#### Records supplied
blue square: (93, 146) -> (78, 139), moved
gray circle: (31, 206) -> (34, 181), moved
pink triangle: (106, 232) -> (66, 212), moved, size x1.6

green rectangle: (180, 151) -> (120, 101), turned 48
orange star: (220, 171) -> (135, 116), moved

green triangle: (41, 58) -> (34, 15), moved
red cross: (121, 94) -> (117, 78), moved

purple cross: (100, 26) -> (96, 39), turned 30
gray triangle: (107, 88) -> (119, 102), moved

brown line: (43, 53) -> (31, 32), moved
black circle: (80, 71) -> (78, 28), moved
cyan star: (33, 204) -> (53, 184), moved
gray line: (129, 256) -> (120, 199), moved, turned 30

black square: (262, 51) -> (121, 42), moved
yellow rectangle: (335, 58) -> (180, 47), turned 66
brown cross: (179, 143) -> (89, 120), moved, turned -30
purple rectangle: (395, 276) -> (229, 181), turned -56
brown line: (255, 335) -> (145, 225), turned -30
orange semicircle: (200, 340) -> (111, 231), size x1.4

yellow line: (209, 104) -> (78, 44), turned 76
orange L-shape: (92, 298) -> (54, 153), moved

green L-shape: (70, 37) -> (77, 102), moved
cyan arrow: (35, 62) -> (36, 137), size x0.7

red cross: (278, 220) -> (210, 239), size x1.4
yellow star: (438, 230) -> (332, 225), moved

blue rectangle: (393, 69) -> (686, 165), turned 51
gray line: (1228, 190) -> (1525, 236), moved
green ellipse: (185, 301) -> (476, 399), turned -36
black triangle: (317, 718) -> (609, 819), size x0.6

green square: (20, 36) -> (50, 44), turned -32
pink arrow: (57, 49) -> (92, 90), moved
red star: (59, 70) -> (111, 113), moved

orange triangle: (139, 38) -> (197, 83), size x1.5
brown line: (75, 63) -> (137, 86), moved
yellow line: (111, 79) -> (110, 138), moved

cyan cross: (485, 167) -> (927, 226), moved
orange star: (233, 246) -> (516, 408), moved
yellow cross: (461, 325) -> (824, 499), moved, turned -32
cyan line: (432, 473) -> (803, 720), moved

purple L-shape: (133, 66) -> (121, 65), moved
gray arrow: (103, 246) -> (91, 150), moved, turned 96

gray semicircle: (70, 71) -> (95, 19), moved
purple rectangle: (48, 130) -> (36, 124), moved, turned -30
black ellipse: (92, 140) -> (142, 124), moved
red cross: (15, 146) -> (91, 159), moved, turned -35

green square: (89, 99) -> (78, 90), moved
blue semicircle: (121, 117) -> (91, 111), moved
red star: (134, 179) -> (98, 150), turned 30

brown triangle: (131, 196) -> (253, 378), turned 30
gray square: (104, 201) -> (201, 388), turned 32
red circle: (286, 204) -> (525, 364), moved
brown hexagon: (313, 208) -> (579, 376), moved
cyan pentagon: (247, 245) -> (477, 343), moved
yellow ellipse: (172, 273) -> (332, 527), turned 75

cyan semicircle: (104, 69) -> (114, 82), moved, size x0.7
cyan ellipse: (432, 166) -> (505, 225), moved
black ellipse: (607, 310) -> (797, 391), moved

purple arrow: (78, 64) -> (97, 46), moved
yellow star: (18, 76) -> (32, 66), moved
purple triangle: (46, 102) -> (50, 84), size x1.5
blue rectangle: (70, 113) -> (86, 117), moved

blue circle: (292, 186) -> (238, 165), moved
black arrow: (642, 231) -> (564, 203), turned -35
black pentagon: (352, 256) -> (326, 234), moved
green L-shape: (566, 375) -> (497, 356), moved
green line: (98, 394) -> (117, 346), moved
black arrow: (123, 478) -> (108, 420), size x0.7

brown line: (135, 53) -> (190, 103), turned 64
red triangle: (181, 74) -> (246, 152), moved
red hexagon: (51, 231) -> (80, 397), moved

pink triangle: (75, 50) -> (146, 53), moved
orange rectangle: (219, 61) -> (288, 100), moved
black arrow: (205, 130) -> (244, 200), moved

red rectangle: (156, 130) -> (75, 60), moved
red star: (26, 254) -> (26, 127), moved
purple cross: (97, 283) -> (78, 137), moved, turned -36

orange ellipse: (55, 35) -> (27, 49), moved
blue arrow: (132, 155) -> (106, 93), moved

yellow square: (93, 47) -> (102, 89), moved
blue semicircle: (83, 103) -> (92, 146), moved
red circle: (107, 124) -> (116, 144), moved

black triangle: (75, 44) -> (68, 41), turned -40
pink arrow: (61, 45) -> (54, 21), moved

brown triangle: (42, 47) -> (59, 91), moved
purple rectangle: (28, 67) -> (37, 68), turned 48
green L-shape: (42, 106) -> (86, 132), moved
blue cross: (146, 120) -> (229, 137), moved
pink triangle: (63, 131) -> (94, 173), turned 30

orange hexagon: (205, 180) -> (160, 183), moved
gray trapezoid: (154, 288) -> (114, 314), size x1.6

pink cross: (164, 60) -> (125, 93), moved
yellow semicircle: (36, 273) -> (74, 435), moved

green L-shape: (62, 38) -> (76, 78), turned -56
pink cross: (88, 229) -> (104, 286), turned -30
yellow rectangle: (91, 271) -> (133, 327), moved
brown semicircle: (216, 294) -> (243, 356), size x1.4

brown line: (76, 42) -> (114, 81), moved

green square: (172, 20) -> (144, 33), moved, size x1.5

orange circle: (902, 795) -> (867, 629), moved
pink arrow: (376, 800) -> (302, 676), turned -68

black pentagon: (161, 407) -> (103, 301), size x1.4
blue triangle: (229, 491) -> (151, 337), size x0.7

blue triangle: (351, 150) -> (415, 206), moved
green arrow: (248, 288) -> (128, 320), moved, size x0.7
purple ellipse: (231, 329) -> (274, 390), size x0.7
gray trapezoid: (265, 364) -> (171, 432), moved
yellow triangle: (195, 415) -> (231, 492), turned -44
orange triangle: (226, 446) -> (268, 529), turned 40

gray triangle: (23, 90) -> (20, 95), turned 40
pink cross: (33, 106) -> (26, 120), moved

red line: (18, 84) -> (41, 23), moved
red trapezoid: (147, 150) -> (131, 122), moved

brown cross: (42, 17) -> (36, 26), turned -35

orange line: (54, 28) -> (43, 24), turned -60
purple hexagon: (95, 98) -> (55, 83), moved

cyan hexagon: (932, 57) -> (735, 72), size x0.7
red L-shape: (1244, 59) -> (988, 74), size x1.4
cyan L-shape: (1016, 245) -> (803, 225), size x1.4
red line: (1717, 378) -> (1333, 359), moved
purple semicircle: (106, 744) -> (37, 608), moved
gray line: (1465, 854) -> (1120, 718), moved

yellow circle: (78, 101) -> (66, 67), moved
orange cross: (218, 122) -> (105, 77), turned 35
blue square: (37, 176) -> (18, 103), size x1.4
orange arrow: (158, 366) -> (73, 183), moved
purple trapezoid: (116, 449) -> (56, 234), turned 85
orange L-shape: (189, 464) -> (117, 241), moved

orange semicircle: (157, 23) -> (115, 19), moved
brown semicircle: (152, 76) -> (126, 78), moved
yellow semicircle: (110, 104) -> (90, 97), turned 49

#### About this task
Copy the lines above exactly. Start with the line containing "red rectangle: (156, 130) -> (75, 60), moved", end with the line containing "pink cross: (164, 60) -> (125, 93), moved", and include both.

#### Task response
red rectangle: (156, 130) -> (75, 60), moved
red star: (26, 254) -> (26, 127), moved
purple cross: (97, 283) -> (78, 137), moved, turned -36

orange ellipse: (55, 35) -> (27, 49), moved
blue arrow: (132, 155) -> (106, 93), moved

yellow square: (93, 47) -> (102, 89), moved
blue semicircle: (83, 103) -> (92, 146), moved
red circle: (107, 124) -> (116, 144), moved

black triangle: (75, 44) -> (68, 41), turned -40
pink arrow: (61, 45) -> (54, 21), moved

brown triangle: (42, 47) -> (59, 91), moved
purple rectangle: (28, 67) -> (37, 68), turned 48
green L-shape: (42, 106) -> (86, 132), moved
blue cross: (146, 120) -> (229, 137), moved
pink triangle: (63, 131) -> (94, 173), turned 30

orange hexagon: (205, 180) -> (160, 183), moved
gray trapezoid: (154, 288) -> (114, 314), size x1.6

pink cross: (164, 60) -> (125, 93), moved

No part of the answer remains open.